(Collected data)

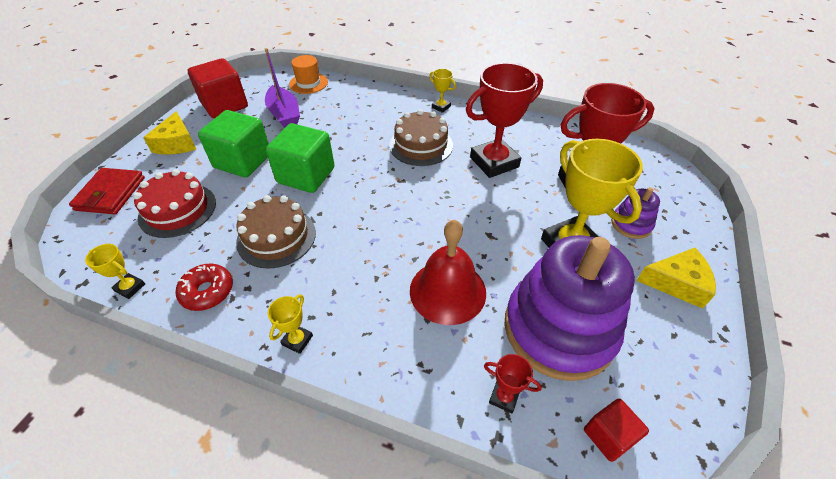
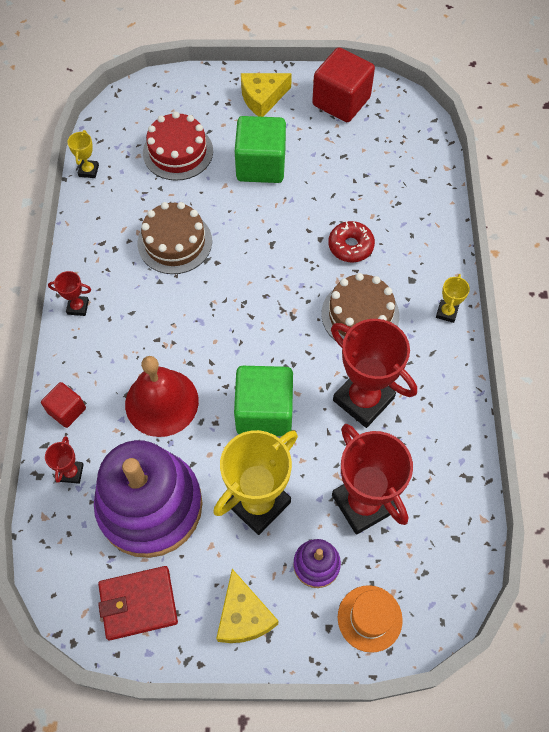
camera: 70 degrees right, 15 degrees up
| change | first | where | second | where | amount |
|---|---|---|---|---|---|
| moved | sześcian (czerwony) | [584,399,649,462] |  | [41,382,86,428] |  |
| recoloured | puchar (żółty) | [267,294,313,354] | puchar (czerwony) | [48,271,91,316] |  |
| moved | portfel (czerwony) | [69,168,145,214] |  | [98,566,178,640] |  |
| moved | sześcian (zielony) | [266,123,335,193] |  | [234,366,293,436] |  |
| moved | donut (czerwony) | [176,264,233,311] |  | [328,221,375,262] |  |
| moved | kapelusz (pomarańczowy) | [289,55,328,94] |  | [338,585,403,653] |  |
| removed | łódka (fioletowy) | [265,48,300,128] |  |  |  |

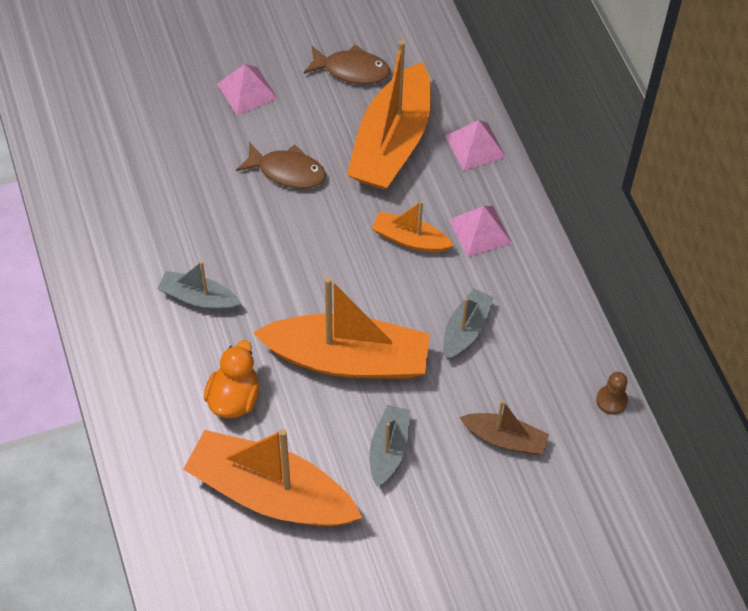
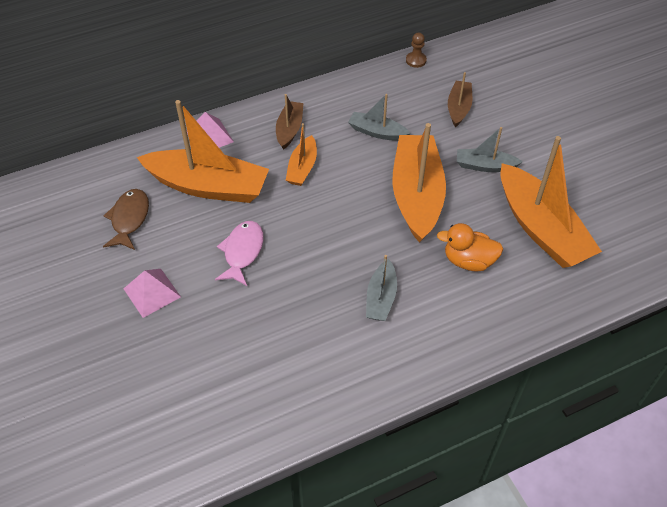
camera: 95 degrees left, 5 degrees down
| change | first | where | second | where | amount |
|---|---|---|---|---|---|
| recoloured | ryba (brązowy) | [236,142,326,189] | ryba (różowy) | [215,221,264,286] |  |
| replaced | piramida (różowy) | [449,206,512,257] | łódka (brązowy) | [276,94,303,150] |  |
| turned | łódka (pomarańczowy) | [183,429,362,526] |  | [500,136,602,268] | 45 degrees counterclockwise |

**TASK GOAL:** Set each line of the records down again exactly as it reads. Omit the pictures.

**YOUR SOLUTION:**
camera: 70 degrees right, 15 degrees up
| change | first | where | second | where | amount |
|---|---|---|---|---|---|
| moved | sześcian (czerwony) | [584,399,649,462] |  | [41,382,86,428] |  |
| recoloured | puchar (żółty) | [267,294,313,354] | puchar (czerwony) | [48,271,91,316] |  |
| moved | portfel (czerwony) | [69,168,145,214] |  | [98,566,178,640] |  |
| moved | sześcian (zielony) | [266,123,335,193] |  | [234,366,293,436] |  |
| moved | donut (czerwony) | [176,264,233,311] |  | [328,221,375,262] |  |
| moved | kapelusz (pomarańczowy) | [289,55,328,94] |  | [338,585,403,653] |  |
| removed | łódka (fioletowy) | [265,48,300,128] |  |  |  |

camera: 95 degrees left, 5 degrees down
| change | first | where | second | where | amount |
|---|---|---|---|---|---|
| recoloured | ryba (brązowy) | [236,142,326,189] | ryba (różowy) | [215,221,264,286] |  |
| replaced | piramida (różowy) | [449,206,512,257] | łódka (brązowy) | [276,94,303,150] |  |
| turned | łódka (pomarańczowy) | [183,429,362,526] |  | [500,136,602,268] | 45 degrees counterclockwise |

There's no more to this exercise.